## Source data
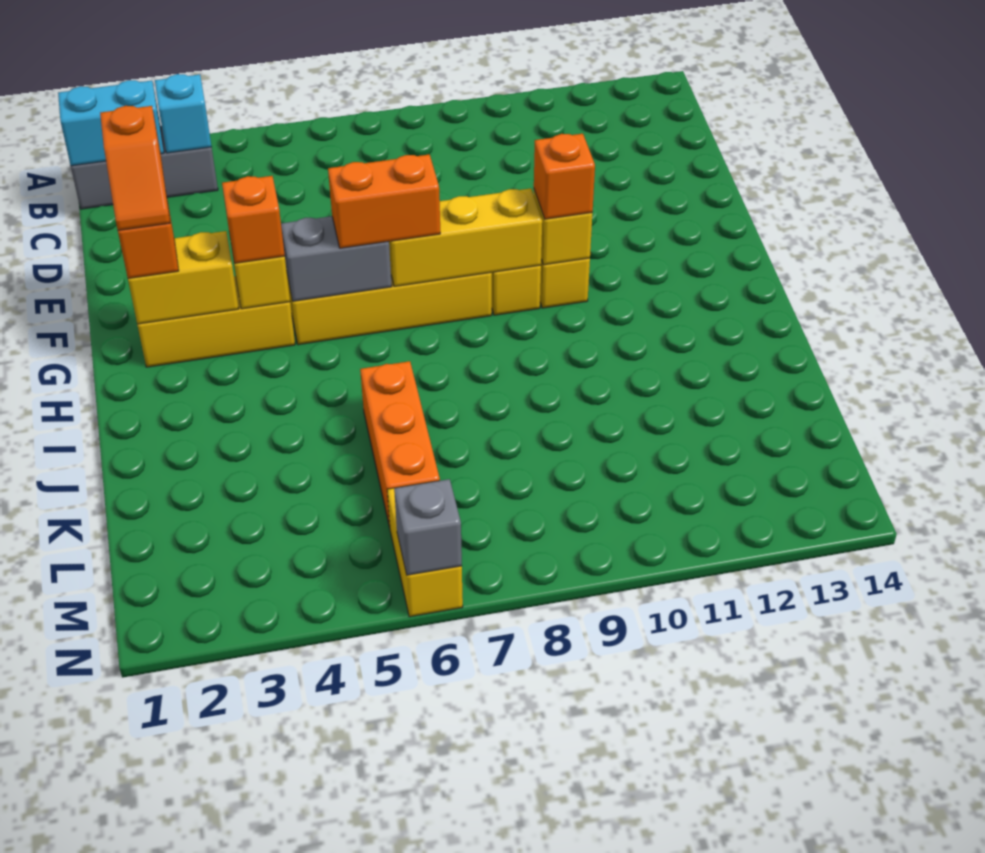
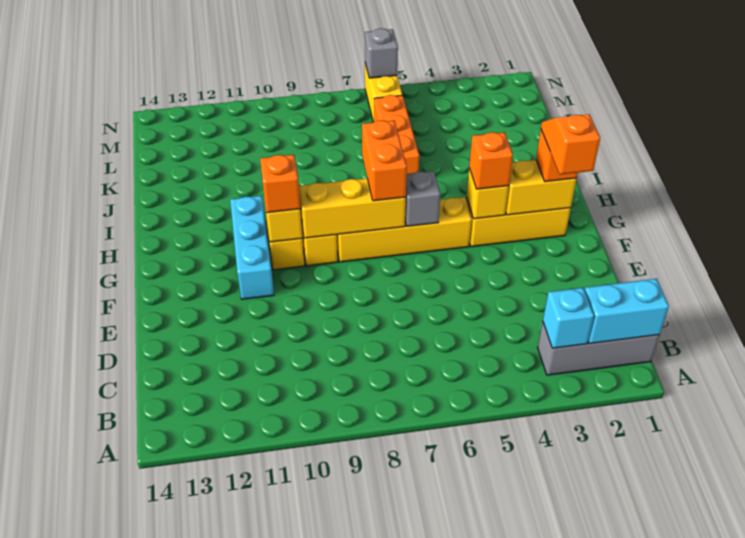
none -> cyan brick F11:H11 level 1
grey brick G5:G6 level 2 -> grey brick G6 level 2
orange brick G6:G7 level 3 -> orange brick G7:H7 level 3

## Exercise directions
Across the whole listing, reproduce each line verbatim and exclude every picture.

## Answer area
none -> cyan brick F11:H11 level 1
grey brick G5:G6 level 2 -> grey brick G6 level 2
orange brick G6:G7 level 3 -> orange brick G7:H7 level 3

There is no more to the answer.